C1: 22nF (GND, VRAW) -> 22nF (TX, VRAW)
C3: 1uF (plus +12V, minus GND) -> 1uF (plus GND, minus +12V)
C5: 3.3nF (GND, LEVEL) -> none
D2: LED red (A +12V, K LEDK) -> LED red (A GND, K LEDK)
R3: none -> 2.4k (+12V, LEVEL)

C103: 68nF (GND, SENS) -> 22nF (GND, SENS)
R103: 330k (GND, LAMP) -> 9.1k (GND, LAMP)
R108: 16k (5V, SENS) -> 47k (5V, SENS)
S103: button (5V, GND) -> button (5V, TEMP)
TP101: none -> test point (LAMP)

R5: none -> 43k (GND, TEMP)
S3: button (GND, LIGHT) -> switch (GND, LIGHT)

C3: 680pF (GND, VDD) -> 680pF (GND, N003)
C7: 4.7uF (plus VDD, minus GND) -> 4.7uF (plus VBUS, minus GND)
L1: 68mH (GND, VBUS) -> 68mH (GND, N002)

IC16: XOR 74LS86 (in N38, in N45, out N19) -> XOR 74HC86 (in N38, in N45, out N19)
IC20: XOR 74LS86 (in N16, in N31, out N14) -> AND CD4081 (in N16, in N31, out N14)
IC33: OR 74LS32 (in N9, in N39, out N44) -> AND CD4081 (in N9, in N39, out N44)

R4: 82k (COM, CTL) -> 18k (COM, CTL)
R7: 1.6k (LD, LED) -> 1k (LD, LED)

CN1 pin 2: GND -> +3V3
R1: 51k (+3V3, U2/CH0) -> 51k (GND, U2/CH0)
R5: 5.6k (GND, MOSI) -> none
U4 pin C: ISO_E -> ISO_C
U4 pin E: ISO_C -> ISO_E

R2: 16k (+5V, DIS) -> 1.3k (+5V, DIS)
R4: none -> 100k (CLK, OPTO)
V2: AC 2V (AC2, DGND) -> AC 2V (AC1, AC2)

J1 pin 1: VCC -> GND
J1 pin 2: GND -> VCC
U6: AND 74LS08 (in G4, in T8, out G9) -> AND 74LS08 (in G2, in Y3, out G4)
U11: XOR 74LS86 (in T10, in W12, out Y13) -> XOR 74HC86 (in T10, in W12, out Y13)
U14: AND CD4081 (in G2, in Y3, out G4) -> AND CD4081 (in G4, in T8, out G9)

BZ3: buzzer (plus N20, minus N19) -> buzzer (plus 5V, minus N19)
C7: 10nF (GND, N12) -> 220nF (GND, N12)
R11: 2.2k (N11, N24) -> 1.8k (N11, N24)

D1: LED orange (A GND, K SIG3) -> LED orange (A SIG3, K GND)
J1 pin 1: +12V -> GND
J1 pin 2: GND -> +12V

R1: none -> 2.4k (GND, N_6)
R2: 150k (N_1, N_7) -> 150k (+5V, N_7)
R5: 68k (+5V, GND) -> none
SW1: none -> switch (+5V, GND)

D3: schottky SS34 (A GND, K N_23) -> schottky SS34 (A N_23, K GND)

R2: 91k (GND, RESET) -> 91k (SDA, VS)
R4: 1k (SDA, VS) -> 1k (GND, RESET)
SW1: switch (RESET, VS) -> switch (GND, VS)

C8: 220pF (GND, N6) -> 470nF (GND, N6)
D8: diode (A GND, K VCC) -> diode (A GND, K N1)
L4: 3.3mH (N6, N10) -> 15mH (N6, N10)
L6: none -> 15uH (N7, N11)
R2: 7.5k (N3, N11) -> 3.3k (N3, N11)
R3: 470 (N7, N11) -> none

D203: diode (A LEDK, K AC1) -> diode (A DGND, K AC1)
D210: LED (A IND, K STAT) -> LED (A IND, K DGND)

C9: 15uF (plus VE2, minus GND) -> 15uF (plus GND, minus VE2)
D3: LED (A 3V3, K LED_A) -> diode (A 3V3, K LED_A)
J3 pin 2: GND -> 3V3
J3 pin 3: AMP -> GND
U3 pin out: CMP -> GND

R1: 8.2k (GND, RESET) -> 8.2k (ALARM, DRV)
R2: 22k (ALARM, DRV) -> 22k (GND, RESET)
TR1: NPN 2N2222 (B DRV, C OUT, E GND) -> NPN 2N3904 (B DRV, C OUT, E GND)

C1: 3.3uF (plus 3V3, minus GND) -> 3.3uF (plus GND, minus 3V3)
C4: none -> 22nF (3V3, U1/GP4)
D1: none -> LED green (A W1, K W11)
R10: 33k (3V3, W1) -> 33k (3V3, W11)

━━━━━━━━

Within the entries above, find each line where "plus" appears; copy every one.

C3: 1uF (plus +12V, minus GND) -> 1uF (plus GND, minus +12V)
C7: 4.7uF (plus VDD, minus GND) -> 4.7uF (plus VBUS, minus GND)
BZ3: buzzer (plus N20, minus N19) -> buzzer (plus 5V, minus N19)
C9: 15uF (plus VE2, minus GND) -> 15uF (plus GND, minus VE2)
C1: 3.3uF (plus 3V3, minus GND) -> 3.3uF (plus GND, minus 3V3)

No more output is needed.